— Directions for this task —
Nothing but the exact text of the entries should appear in your answer; pictures stay out.

— Records provided —

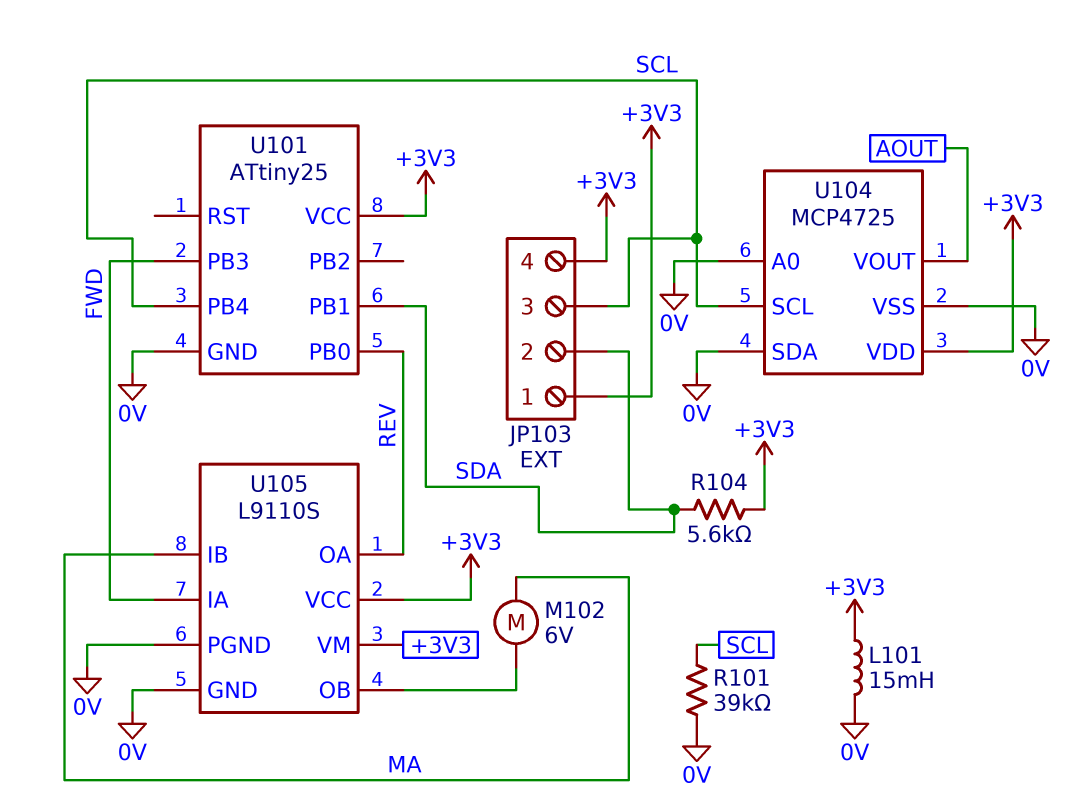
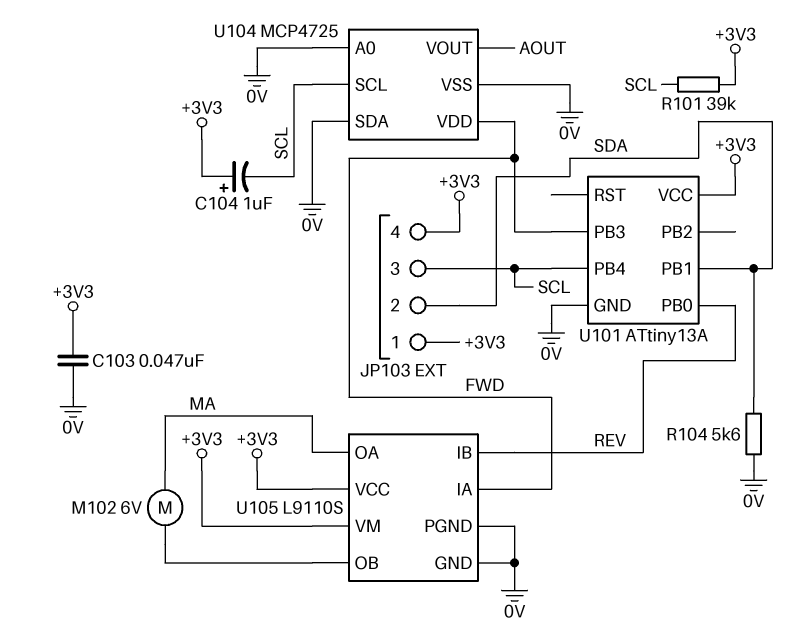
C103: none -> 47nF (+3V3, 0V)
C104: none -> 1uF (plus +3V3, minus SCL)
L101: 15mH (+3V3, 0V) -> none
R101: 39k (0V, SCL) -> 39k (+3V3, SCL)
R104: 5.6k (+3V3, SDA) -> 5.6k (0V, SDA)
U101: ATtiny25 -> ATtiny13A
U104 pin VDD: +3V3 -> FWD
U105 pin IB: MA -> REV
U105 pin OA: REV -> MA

— Final answer —
C103: none -> 47nF (+3V3, 0V)
C104: none -> 1uF (plus +3V3, minus SCL)
L101: 15mH (+3V3, 0V) -> none
R101: 39k (0V, SCL) -> 39k (+3V3, SCL)
R104: 5.6k (+3V3, SDA) -> 5.6k (0V, SDA)
U101: ATtiny25 -> ATtiny13A
U104 pin VDD: +3V3 -> FWD
U105 pin IB: MA -> REV
U105 pin OA: REV -> MA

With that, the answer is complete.